**Records for this exercise:**
....................

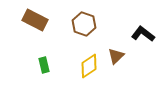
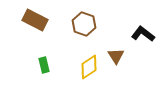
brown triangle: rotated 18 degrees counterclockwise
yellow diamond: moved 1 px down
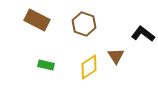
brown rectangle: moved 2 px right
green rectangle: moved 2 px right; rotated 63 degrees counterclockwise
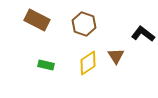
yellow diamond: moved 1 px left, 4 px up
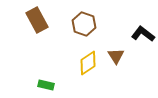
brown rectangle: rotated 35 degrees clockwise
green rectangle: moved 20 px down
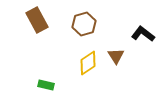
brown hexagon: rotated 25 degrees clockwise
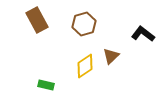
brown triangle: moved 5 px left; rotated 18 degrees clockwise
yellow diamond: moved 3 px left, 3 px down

....................

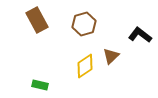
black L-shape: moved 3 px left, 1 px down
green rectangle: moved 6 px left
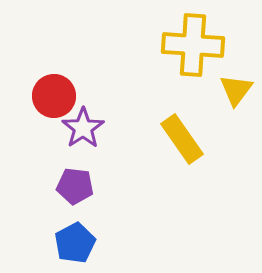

....................

**What to produce:**
Reproduce verbatim the entries from the line containing "brown triangle: rotated" through the line containing "brown hexagon: rotated 25 degrees clockwise", including both of those lines. Leave out the pictures.

**Result of this exercise:**
brown triangle: rotated 18 degrees counterclockwise
yellow diamond: moved 1 px down
brown rectangle: moved 2 px right
green rectangle: moved 2 px right; rotated 63 degrees counterclockwise
yellow diamond: moved 1 px left, 4 px up
brown rectangle: rotated 35 degrees clockwise
green rectangle: moved 20 px down
brown hexagon: rotated 25 degrees clockwise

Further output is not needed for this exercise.